### [Work request]
When you write out the listing, keep every word as it stands and drop the pictures.

### [Input records]
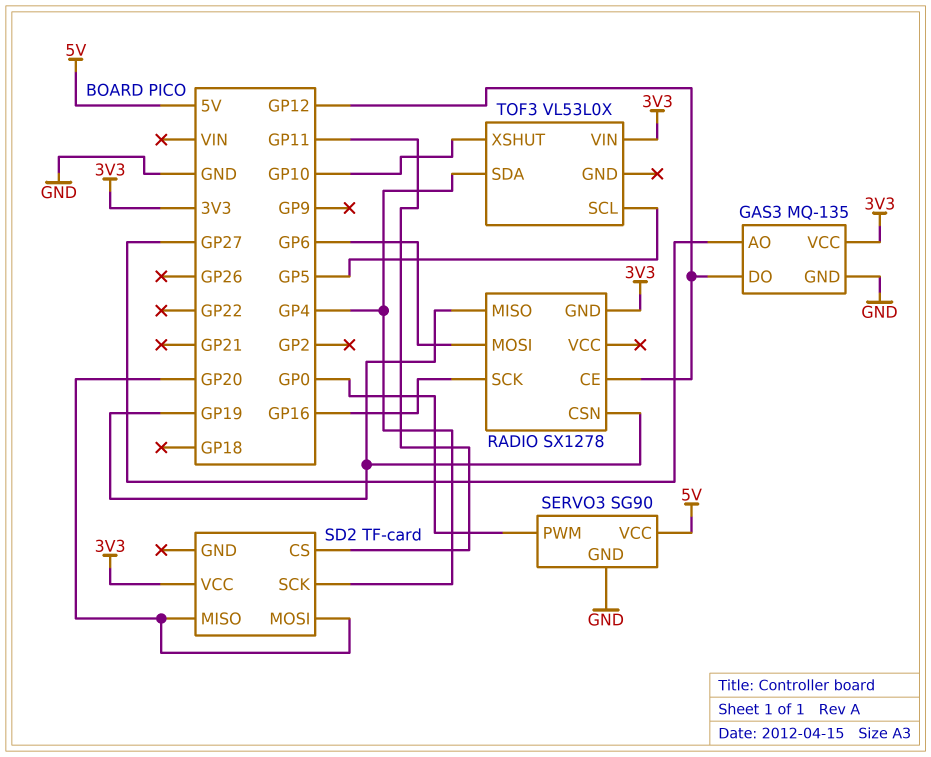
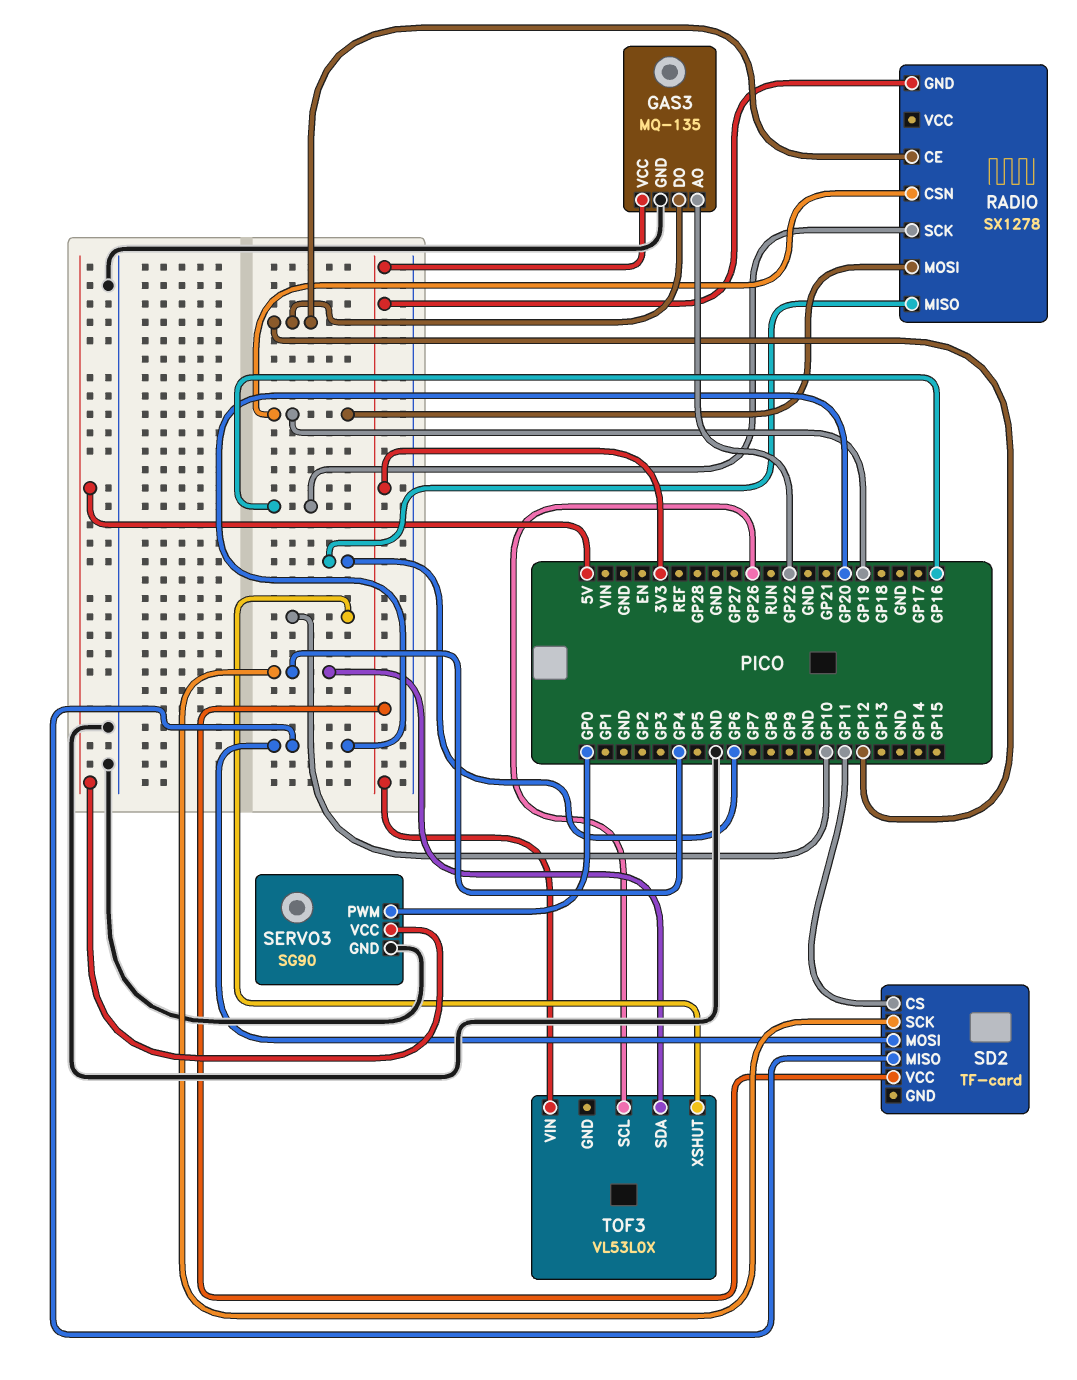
GAS3 pin AO: GP27 -> GP22
RADIO pin MISO: GP19 -> GP6
RADIO pin MOSI: GP6 -> GP19
TOF3 pin SCL: GP5 -> GP26

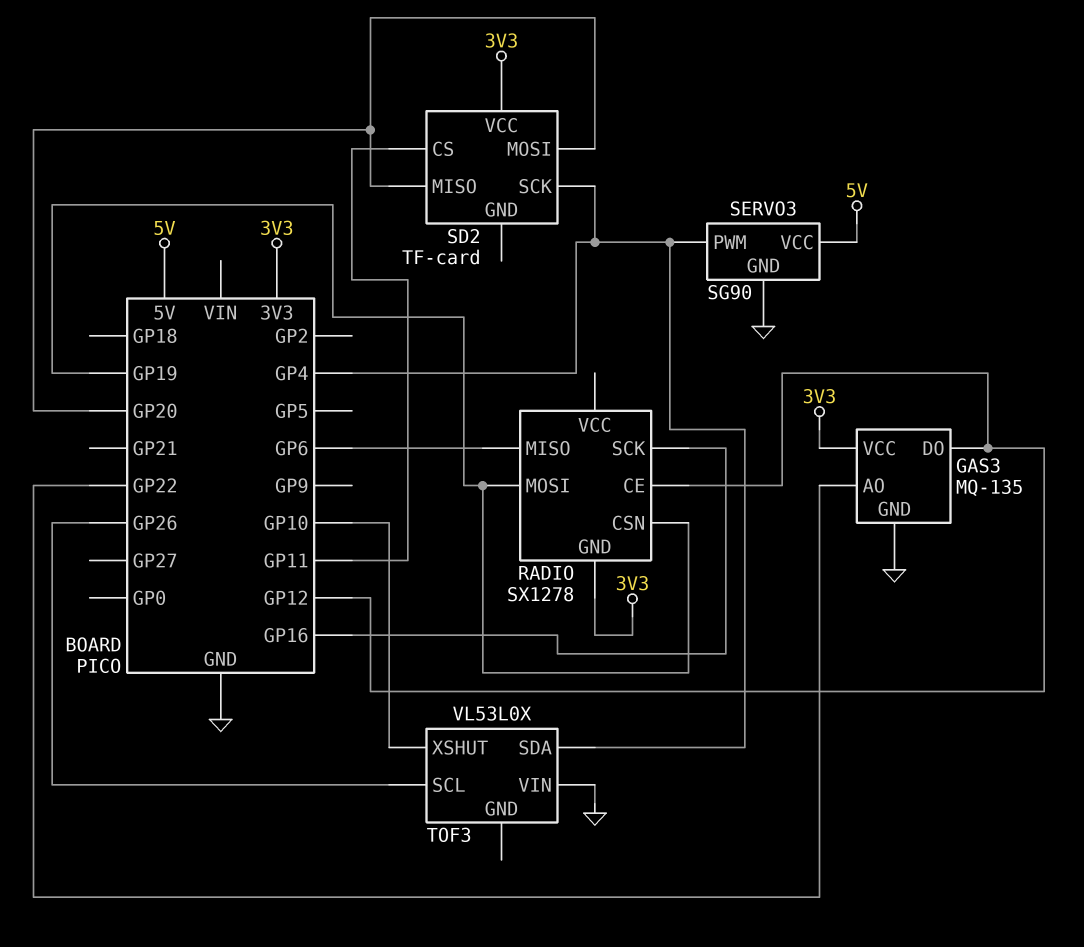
SERVO3 pin PWM: GP0 -> GP4
TOF3 pin VIN: 3V3 -> GND

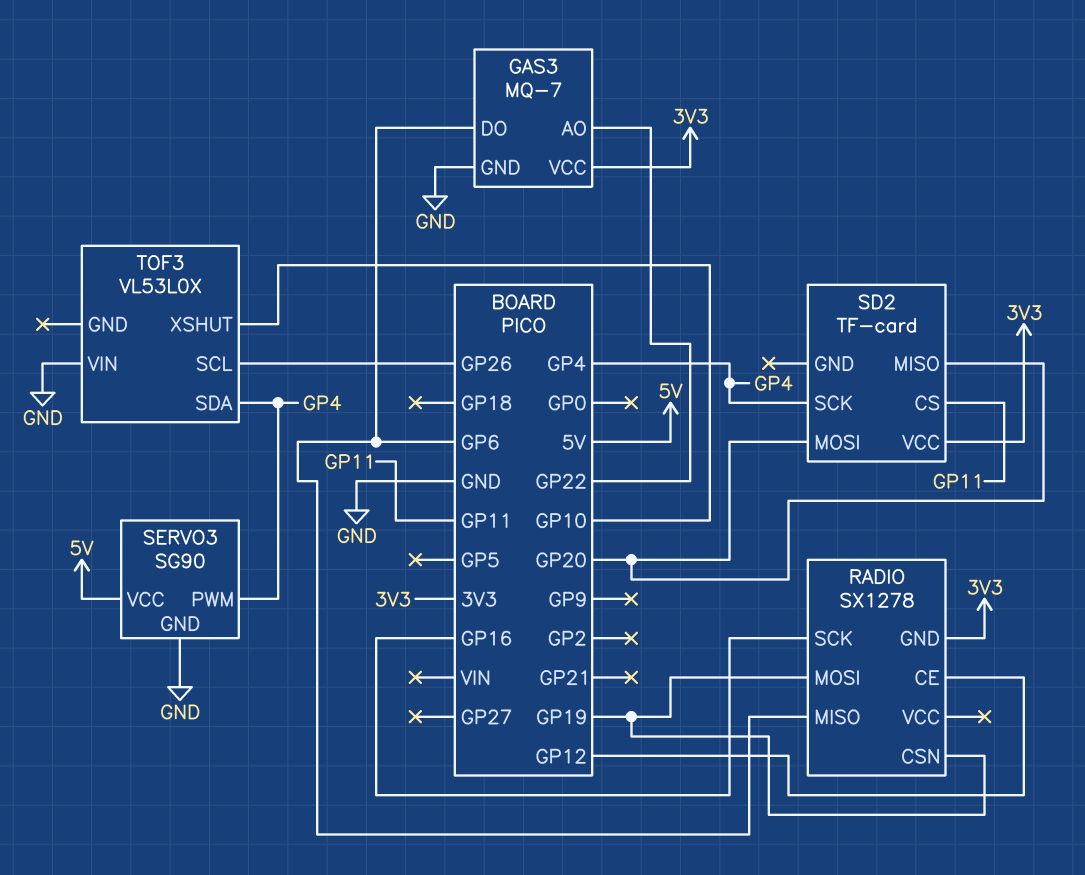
GAS3: MQ-135 -> MQ-7
GAS3 pin DO: GP12 -> GP6

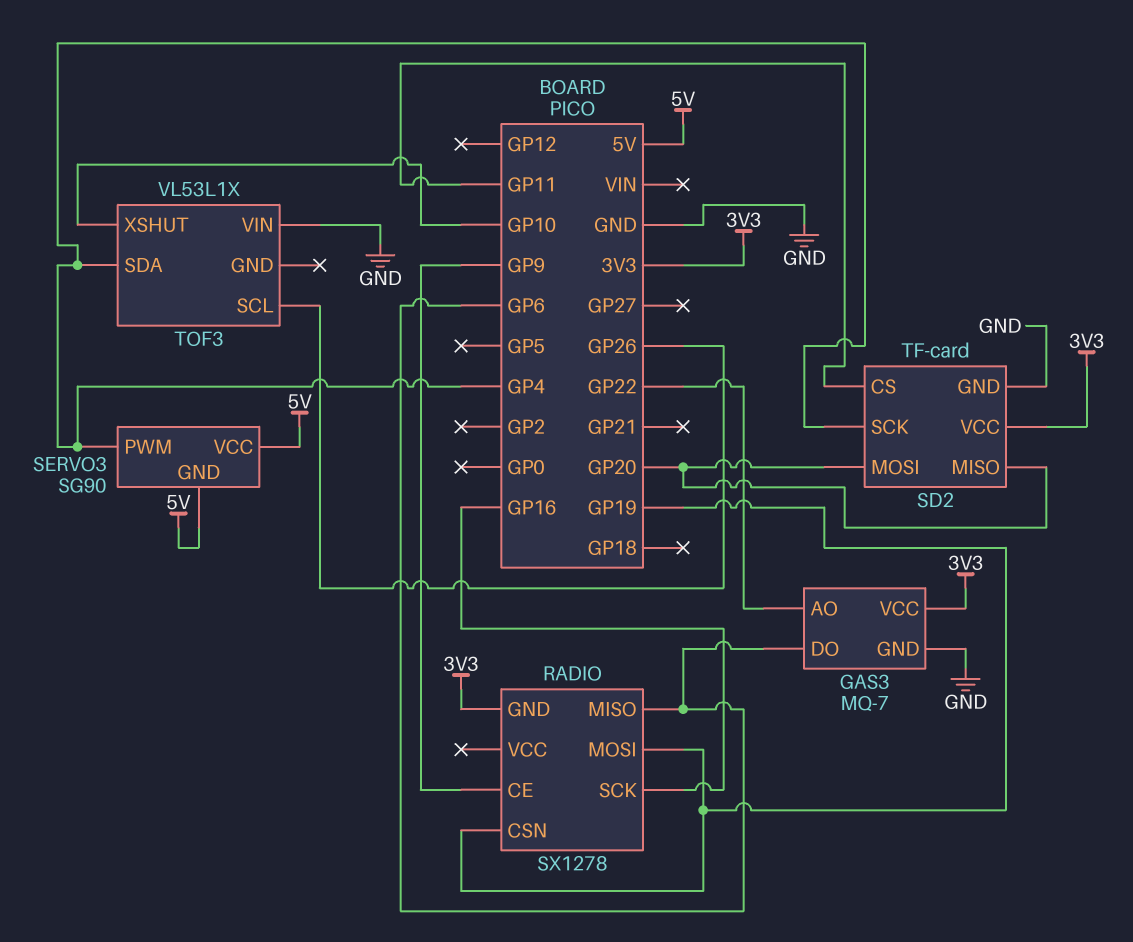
RADIO pin CE: GP12 -> GP9
SD2 pin GND: none -> GND
SERVO3 pin GND: GND -> 5V
TOF3: VL53L0X -> VL53L1X

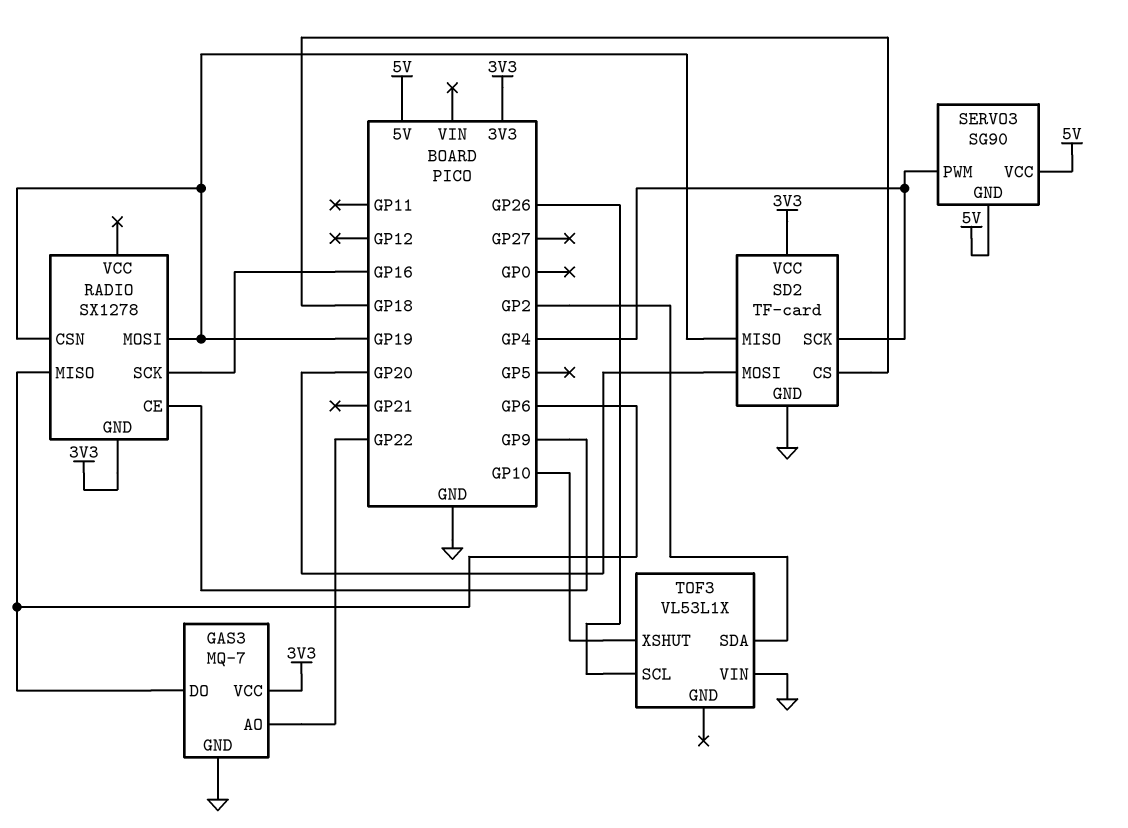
SD2 pin CS: GP11 -> GP18
SD2 pin MISO: GP20 -> GP19
TOF3 pin SDA: GP4 -> GP2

### [Response to the exercise]
GAS3 pin AO: GP27 -> GP22
RADIO pin MISO: GP19 -> GP6
RADIO pin MOSI: GP6 -> GP19
TOF3 pin SCL: GP5 -> GP26

SERVO3 pin PWM: GP0 -> GP4
TOF3 pin VIN: 3V3 -> GND

GAS3: MQ-135 -> MQ-7
GAS3 pin DO: GP12 -> GP6

RADIO pin CE: GP12 -> GP9
SD2 pin GND: none -> GND
SERVO3 pin GND: GND -> 5V
TOF3: VL53L0X -> VL53L1X

SD2 pin CS: GP11 -> GP18
SD2 pin MISO: GP20 -> GP19
TOF3 pin SDA: GP4 -> GP2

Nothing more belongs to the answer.